* [Written exercise]: Update the material below by changing every "counterclockwise" to "anticlockwise" and leaving everything else unchanged. Omit the picture lines from your answer.

* [Dataset records]:
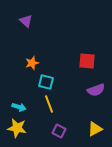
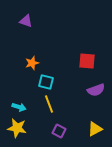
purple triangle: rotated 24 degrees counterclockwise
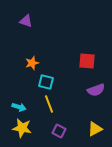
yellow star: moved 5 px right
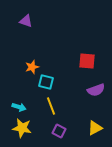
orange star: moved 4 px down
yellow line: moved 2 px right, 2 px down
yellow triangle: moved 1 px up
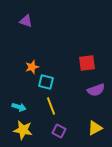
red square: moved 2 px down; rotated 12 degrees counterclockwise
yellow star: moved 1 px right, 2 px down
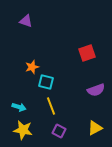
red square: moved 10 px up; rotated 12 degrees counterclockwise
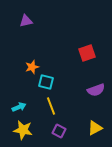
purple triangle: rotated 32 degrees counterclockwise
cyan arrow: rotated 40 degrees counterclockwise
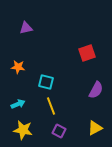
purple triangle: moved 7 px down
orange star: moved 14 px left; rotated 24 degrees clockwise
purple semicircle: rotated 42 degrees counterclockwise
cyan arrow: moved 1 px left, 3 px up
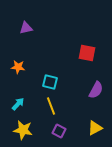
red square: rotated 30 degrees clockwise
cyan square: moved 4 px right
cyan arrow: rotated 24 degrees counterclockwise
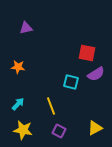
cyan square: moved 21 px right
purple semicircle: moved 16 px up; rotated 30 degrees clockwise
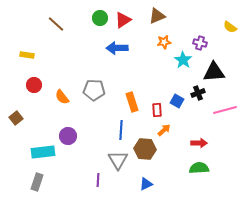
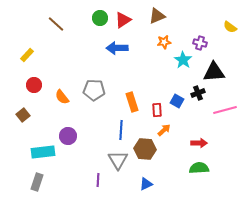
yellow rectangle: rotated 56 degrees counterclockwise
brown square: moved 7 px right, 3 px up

* [Solved exercise]:
purple triangle: rotated 24 degrees anticlockwise
yellow star: moved 5 px right
orange star: moved 4 px down
yellow line: moved 2 px right, 2 px down
yellow triangle: moved 1 px up
red square: moved 2 px down; rotated 12 degrees anticlockwise
yellow star: moved 1 px right, 2 px down
red square: moved 10 px up; rotated 12 degrees anticlockwise
purple triangle: rotated 32 degrees anticlockwise
cyan arrow: rotated 40 degrees anticlockwise
purple triangle: moved 7 px down
orange star: moved 14 px left; rotated 24 degrees clockwise
purple semicircle: rotated 42 degrees anticlockwise
cyan arrow: moved 1 px left, 3 px up
red square: rotated 30 degrees clockwise
cyan square: moved 4 px right
cyan arrow: rotated 24 degrees anticlockwise
cyan square: moved 21 px right
purple semicircle: moved 16 px up; rotated 30 degrees clockwise
yellow rectangle: rotated 56 degrees anticlockwise
brown square: moved 7 px right, 3 px up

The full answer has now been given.